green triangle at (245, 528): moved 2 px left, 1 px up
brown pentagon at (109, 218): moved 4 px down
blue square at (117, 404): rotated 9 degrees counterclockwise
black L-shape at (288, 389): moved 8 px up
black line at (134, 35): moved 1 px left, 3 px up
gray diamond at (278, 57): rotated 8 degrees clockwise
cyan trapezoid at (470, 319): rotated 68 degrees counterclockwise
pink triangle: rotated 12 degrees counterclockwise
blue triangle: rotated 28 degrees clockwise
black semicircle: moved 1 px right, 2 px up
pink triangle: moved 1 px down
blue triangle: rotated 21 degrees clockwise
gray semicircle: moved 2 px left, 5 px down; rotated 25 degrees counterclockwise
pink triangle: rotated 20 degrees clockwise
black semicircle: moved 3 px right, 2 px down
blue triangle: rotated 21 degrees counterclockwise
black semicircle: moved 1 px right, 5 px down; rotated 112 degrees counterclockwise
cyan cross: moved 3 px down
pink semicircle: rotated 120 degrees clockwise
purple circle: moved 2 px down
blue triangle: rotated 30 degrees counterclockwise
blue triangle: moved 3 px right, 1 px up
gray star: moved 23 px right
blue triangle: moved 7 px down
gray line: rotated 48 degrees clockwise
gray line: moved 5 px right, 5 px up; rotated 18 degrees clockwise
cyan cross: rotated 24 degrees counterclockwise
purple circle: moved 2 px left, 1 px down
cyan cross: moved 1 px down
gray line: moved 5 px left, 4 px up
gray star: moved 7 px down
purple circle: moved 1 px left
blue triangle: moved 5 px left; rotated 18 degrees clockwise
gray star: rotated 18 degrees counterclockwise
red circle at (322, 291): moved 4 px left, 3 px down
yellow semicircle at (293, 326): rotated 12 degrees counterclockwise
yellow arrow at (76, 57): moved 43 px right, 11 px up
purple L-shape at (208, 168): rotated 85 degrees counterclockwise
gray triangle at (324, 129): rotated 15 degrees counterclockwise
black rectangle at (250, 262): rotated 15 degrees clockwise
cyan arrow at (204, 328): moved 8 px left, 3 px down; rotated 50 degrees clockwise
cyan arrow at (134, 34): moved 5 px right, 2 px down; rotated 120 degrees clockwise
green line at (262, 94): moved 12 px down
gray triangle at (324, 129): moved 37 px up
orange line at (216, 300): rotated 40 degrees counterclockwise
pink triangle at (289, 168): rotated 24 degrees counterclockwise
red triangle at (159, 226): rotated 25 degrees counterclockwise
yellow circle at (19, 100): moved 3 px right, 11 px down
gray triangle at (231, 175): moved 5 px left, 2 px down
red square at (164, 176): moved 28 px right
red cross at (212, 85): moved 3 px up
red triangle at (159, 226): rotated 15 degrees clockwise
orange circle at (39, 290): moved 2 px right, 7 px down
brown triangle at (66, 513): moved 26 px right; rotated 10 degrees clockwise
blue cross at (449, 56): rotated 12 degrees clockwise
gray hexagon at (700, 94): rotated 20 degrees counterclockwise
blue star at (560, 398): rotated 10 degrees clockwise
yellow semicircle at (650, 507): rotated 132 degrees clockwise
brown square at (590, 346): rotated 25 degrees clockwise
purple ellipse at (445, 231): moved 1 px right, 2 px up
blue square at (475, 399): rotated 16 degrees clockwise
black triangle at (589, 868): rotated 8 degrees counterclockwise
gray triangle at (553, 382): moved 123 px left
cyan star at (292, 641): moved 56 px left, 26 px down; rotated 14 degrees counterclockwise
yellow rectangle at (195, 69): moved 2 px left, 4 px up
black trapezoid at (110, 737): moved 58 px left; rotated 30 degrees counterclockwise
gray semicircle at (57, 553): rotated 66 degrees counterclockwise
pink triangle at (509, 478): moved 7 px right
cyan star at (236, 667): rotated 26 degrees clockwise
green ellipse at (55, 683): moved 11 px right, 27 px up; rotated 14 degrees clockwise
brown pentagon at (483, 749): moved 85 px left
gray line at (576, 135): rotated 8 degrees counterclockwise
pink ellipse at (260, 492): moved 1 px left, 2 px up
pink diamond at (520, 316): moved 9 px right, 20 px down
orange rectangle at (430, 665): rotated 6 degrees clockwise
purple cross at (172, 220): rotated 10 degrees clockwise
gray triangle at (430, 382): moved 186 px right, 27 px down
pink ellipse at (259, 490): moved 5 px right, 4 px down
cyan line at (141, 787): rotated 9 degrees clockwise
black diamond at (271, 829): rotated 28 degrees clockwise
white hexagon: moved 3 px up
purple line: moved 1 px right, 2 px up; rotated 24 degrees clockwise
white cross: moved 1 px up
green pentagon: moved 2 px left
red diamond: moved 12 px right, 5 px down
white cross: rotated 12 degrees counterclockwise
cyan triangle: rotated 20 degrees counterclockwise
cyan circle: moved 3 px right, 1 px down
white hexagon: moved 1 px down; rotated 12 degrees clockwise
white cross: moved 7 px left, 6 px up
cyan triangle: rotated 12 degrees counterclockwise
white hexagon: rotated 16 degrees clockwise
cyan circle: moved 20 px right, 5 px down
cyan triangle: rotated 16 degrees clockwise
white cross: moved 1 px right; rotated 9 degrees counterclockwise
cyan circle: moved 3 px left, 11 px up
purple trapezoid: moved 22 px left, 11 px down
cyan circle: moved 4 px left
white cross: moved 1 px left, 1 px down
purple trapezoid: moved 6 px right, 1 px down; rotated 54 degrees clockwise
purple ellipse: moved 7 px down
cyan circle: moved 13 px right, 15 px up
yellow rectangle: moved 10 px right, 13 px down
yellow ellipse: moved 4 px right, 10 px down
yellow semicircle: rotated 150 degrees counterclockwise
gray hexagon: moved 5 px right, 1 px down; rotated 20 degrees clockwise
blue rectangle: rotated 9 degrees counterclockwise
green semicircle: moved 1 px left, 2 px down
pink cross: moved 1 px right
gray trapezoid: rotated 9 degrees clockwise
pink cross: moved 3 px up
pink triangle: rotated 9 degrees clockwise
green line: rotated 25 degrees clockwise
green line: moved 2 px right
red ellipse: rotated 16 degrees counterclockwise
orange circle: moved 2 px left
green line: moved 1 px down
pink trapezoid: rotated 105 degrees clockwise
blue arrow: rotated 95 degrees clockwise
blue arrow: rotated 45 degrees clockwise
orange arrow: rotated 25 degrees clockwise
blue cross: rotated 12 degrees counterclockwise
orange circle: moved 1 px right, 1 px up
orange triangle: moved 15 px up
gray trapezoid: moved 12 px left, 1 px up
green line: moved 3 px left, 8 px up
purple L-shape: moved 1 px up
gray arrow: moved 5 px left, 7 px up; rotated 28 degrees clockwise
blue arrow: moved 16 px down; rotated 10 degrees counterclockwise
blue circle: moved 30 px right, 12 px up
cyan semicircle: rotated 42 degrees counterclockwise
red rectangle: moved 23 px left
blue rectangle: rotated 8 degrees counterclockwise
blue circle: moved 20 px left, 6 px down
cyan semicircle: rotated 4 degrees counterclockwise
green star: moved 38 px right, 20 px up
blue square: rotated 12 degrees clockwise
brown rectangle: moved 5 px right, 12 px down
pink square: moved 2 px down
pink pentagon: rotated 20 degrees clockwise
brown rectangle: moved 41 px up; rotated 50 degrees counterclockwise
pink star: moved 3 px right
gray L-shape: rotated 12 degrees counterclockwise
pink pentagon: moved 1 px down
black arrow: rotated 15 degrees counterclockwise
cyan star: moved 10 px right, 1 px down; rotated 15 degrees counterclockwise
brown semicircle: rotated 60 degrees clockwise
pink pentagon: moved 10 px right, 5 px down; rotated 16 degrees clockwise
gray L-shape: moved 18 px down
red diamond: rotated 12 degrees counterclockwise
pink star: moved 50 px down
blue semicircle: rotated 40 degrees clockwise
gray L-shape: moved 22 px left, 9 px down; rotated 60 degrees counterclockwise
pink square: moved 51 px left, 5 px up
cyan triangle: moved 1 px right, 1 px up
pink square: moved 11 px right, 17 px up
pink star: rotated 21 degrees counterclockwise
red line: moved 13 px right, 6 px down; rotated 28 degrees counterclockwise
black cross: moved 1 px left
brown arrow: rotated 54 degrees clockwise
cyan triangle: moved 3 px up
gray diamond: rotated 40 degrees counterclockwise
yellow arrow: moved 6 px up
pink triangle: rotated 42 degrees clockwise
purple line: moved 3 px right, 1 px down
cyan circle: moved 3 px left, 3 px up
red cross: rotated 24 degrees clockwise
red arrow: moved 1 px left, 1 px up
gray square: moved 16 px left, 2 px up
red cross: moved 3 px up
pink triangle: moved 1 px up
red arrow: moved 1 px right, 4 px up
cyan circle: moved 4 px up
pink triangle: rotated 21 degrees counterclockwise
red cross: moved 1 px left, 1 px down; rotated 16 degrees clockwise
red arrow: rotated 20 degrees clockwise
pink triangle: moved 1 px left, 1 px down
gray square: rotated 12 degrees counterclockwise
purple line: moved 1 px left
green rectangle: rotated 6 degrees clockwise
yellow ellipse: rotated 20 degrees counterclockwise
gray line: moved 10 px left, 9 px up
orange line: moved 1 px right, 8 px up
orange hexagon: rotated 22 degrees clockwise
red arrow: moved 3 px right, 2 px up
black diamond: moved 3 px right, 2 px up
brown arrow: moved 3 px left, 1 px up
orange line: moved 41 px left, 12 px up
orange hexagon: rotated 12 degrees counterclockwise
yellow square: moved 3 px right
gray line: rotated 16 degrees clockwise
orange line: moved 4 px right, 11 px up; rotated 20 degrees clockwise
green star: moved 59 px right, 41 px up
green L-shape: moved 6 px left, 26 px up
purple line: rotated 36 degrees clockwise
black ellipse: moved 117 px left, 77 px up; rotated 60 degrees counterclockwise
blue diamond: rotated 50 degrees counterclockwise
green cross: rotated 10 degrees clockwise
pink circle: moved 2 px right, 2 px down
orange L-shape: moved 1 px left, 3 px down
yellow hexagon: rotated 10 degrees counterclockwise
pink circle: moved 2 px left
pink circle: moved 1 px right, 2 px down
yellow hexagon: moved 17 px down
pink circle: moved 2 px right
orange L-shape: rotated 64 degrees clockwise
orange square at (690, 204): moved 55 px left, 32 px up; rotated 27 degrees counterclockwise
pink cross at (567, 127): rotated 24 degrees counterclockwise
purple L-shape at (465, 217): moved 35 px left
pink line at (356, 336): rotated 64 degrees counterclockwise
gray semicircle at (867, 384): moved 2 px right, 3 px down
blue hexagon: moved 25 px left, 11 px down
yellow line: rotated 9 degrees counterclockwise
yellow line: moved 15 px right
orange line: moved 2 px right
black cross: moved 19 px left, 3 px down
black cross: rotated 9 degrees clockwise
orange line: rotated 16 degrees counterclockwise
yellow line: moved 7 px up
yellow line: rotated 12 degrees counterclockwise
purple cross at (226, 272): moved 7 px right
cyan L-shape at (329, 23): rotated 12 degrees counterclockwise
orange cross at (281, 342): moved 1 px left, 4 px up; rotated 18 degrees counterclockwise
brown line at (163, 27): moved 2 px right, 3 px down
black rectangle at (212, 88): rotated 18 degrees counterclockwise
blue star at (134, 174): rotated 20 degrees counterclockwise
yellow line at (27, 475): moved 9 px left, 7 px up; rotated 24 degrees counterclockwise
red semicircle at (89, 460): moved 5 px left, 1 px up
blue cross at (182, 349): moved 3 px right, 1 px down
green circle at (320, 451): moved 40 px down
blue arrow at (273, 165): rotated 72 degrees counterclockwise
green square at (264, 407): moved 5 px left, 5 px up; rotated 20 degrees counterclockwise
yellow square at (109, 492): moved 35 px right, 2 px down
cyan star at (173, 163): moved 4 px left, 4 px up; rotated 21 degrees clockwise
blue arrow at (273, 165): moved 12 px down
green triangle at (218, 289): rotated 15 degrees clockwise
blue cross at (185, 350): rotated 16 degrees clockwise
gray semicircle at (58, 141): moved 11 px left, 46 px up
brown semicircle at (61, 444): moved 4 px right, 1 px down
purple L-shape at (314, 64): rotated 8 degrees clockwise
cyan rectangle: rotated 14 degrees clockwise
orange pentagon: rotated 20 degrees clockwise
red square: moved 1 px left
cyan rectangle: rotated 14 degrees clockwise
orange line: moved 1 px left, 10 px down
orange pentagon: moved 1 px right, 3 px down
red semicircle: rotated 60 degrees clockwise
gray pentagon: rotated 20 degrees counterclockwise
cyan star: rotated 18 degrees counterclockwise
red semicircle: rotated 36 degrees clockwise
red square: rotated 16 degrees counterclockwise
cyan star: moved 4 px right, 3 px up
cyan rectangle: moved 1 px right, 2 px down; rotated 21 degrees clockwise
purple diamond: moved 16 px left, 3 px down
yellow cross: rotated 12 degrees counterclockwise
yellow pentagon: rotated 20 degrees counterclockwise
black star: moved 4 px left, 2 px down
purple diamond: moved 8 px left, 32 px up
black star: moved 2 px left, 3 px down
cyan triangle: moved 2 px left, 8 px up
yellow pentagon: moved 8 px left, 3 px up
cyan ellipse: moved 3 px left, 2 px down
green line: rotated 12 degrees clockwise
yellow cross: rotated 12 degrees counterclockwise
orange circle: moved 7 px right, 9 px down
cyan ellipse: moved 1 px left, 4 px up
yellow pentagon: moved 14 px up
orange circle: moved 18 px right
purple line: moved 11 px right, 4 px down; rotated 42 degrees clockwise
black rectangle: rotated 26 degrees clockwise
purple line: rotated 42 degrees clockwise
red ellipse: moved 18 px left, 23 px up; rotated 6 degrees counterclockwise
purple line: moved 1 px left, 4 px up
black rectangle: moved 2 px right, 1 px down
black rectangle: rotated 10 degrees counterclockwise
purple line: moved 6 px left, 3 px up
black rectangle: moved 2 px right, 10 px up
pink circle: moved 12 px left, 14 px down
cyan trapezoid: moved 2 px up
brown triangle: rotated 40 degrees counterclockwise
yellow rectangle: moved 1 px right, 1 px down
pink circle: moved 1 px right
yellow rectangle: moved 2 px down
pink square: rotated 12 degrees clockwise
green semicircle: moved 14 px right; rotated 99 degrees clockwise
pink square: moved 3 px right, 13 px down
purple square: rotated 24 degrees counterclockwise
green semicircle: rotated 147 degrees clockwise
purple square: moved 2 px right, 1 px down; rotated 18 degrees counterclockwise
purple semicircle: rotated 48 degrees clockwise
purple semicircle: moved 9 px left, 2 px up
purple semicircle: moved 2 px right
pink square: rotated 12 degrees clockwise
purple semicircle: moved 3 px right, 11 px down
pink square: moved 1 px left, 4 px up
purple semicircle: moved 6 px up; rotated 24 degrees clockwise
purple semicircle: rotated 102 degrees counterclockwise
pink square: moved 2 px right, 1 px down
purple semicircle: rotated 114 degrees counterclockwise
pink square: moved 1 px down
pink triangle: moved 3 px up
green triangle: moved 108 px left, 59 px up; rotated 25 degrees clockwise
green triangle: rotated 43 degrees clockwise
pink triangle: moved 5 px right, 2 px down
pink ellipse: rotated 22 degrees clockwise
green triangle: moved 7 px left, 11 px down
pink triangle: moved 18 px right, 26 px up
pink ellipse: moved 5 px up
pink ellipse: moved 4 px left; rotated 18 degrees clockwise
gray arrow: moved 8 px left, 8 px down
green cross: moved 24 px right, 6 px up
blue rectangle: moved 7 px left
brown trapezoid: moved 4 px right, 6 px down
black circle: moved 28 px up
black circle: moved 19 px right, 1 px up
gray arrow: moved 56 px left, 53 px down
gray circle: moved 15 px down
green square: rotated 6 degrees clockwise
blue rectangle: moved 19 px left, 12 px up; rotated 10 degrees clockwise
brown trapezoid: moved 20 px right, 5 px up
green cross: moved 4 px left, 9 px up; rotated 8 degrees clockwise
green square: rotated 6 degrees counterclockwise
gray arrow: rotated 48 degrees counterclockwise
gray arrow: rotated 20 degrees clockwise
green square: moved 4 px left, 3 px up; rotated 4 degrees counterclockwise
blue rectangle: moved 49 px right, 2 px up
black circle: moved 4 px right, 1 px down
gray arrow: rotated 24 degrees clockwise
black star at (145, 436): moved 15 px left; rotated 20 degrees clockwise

▸ Given task: Copy out the stretch from the start of the material through the line containing "black line at", substituting "hexagon" for "pentagon" and keeping everything else the same.

▸ Exercise answer:
green triangle at (245, 528): moved 2 px left, 1 px up
brown hexagon at (109, 218): moved 4 px down
blue square at (117, 404): rotated 9 degrees counterclockwise
black L-shape at (288, 389): moved 8 px up
black line at (134, 35): moved 1 px left, 3 px up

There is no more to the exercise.